Top of Source material

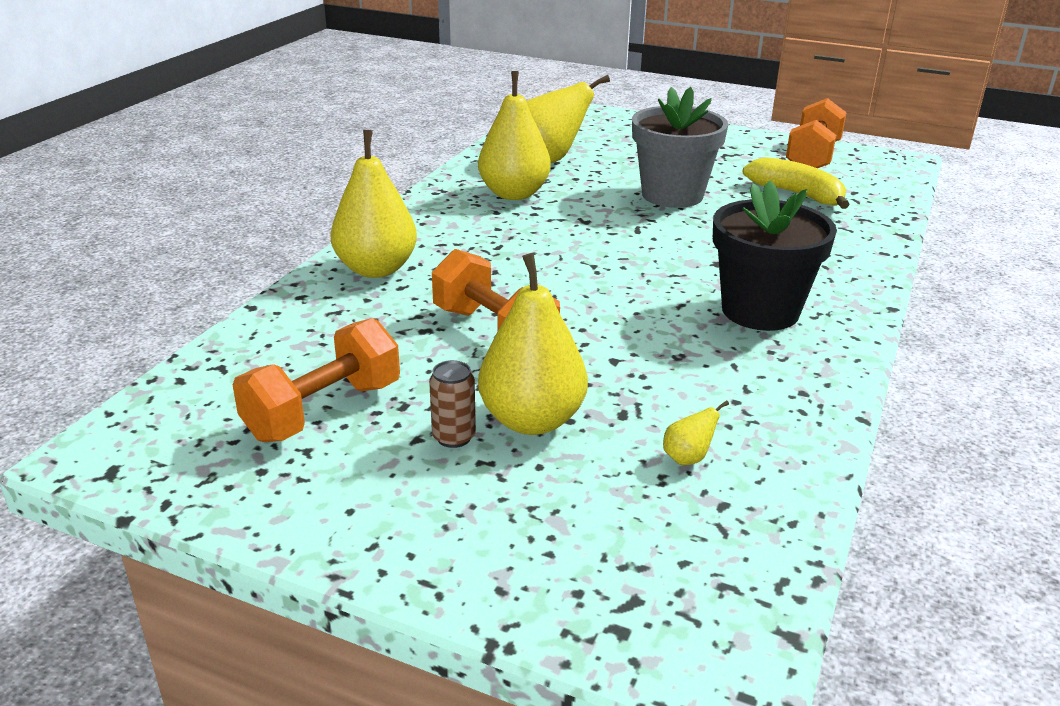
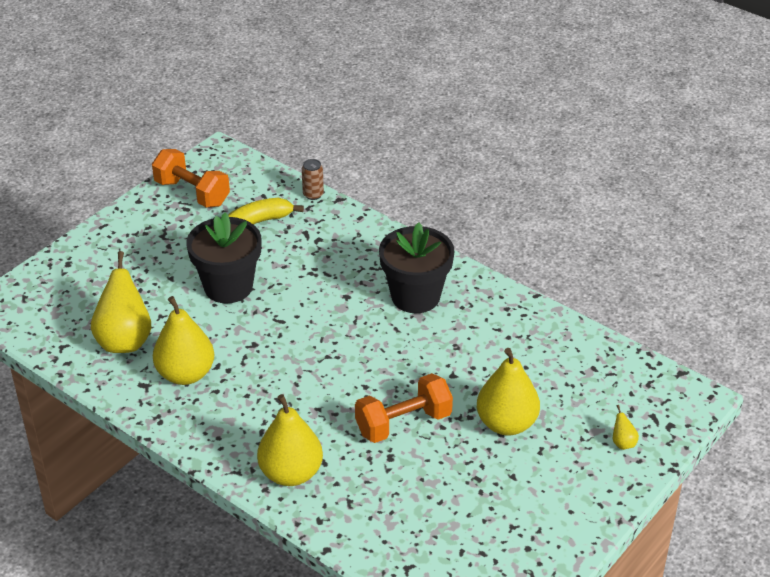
camera: 75 degrees left, 10 degrees up
(323, 411) = (474, 516): orange dumbbell -> none
(454, 437) = (515, 460): brown can -> brown can (313, 194)
(672, 195) = (228, 287): grey flower pot -> black flower pot
(687, 458) = (555, 370): yellow pear -> yellow pear (623, 443)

Bottom of Source material

## Task brief
All of the entries above must be reproduced exactly, and no image may be included.

## Your response
camera: 75 degrees left, 10 degrees up
(323, 411) = (474, 516): orange dumbbell -> none
(454, 437) = (515, 460): brown can -> brown can (313, 194)
(672, 195) = (228, 287): grey flower pot -> black flower pot
(687, 458) = (555, 370): yellow pear -> yellow pear (623, 443)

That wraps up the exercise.